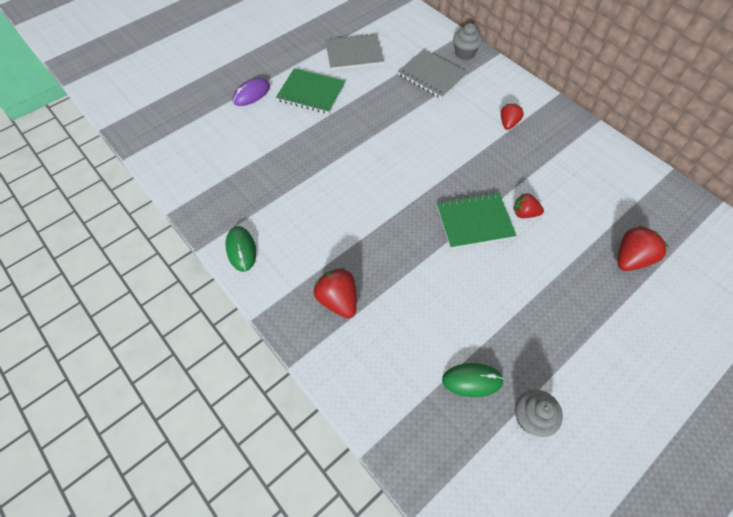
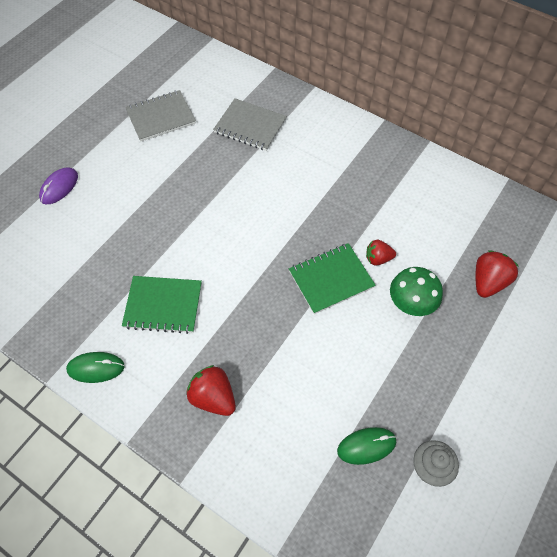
camera: 15 degrees left, 0 degrees up
(241, 249) = (96, 368): green mouse -> green mouse turned 60 degrees counterclockwise
(311, 92) = (125, 172): green notebook -> green notebook (163, 305)
(464, 53) = (278, 94): grey cupcake -> none
(508, 123) = (340, 164): red strawberry -> none
(548, 260) = (411, 302): none -> green mushroom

━━━━━━━━━━━━━━━━━━━━━━━━━━━━━━

* **Activity**
Exactly and in full, write out the lines from the one containing "(508, 123) = (340, 164): red" through the end of the listing.

* **Exercise response**
(508, 123) = (340, 164): red strawberry -> none
(548, 260) = (411, 302): none -> green mushroom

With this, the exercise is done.